WHAT TO WORK ON => Starting with the line that mentions "C4: 1.5uF (plus", repeat each line verbatim until the entries end, both ends included.

Change detection outputs

* * * * * * *

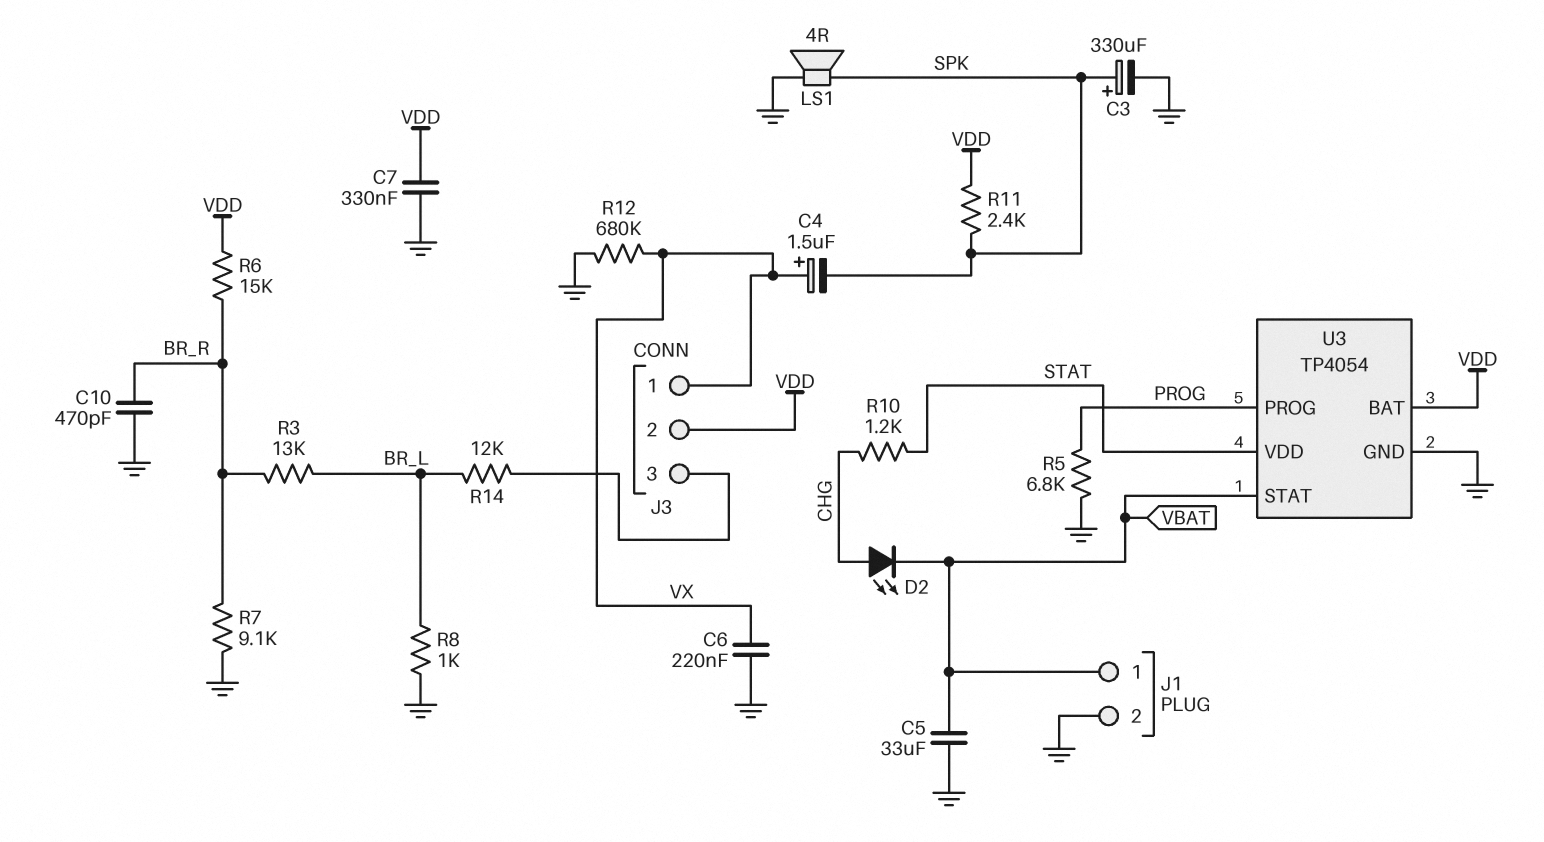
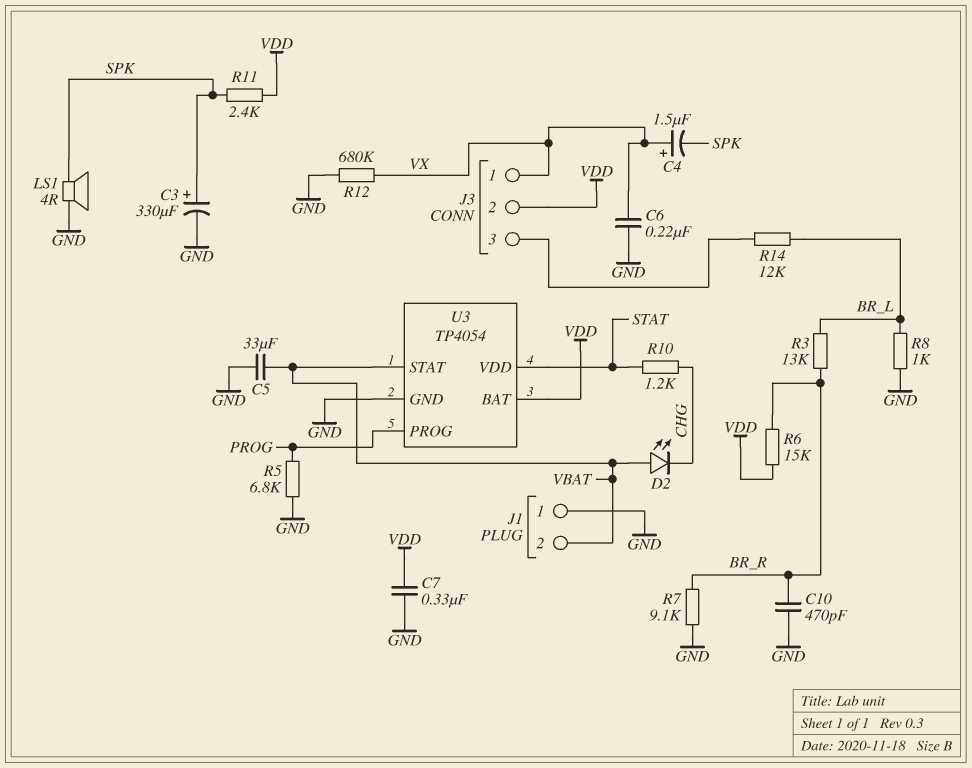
D2: LED (A CHG, K VBAT) -> LED (A VBAT, K CHG)
J1 pin 1: VBAT -> GND
J1 pin 2: GND -> VBAT

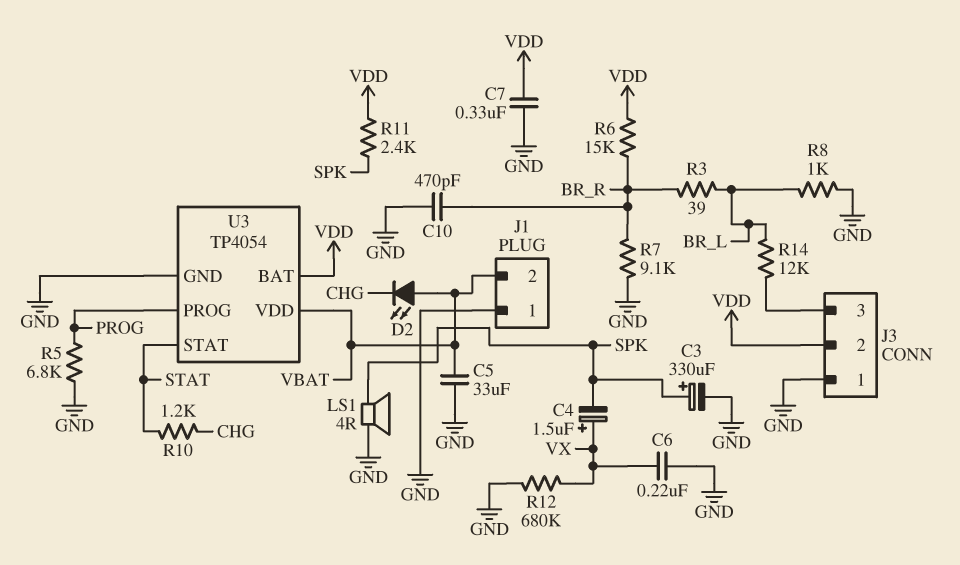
J3 pin 1: VX -> GND
R3: 13k (BR_L, BR_R) -> 39 (BR_L, BR_R)
U3 pin STAT: VBAT -> STAT
U3 pin VDD: STAT -> VBAT

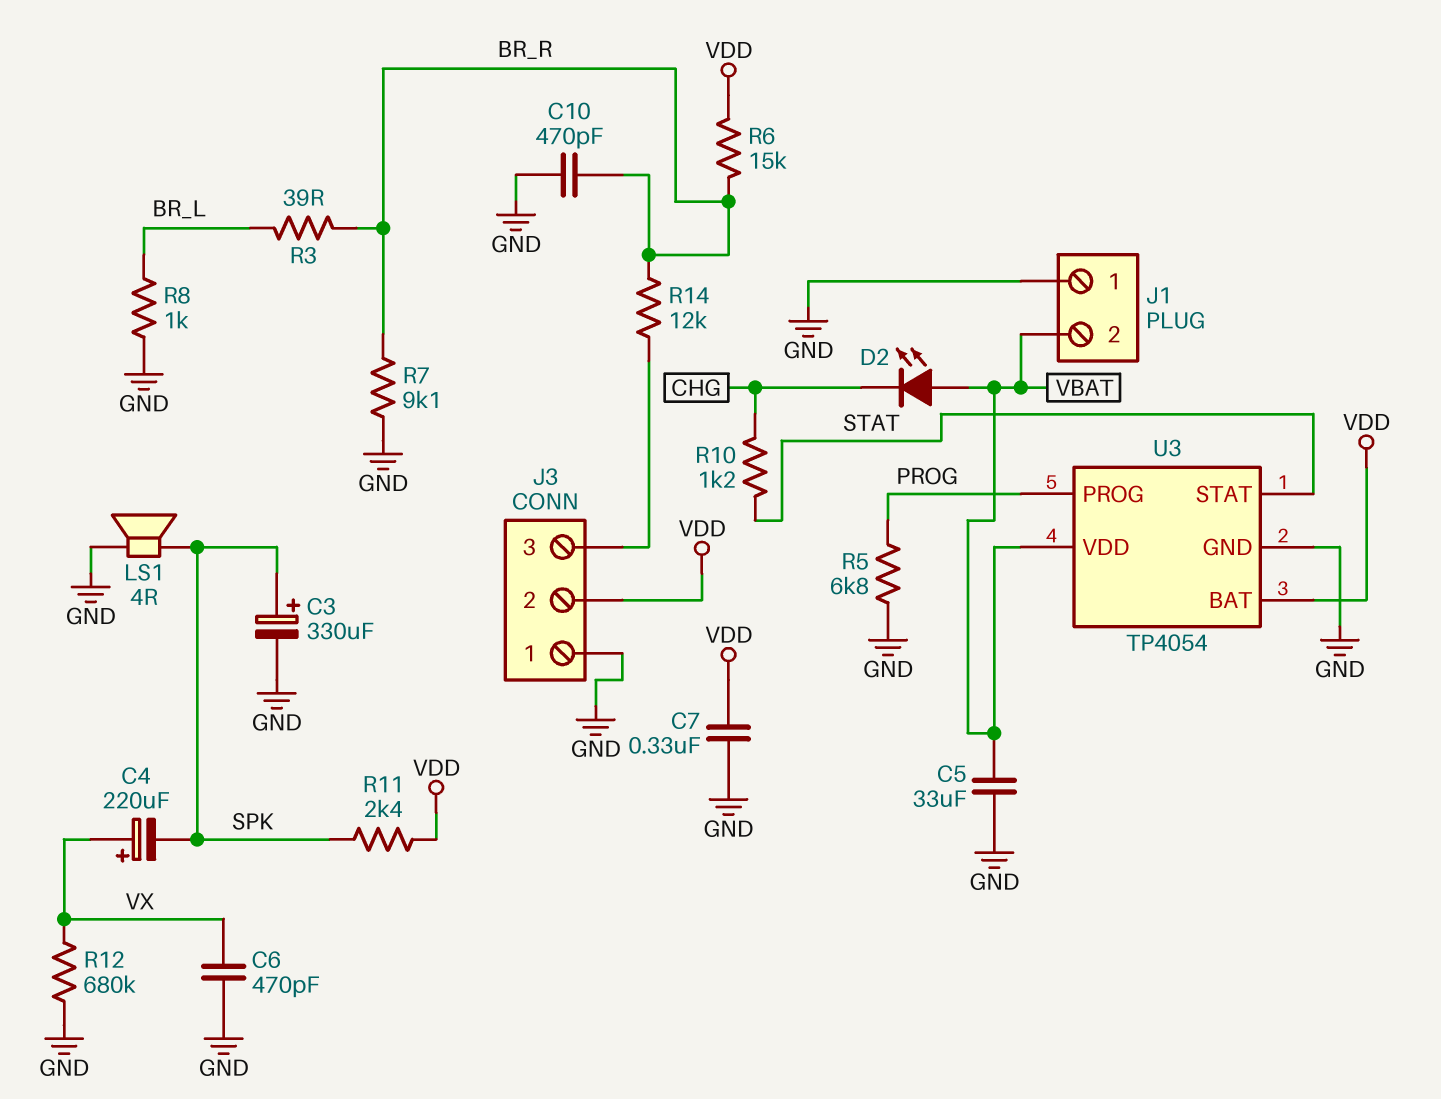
C4: 1.5uF (plus VX, minus SPK) -> 220uF (plus VX, minus SPK)
C6: 220nF (GND, VX) -> 470pF (GND, VX)
R14: 12k (BR_L, J3/3) -> 12k (BR_R, J3/3)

* * * * * * *

FINISHED EXERCISE =>
C4: 1.5uF (plus VX, minus SPK) -> 220uF (plus VX, minus SPK)
C6: 220nF (GND, VX) -> 470pF (GND, VX)
R14: 12k (BR_L, J3/3) -> 12k (BR_R, J3/3)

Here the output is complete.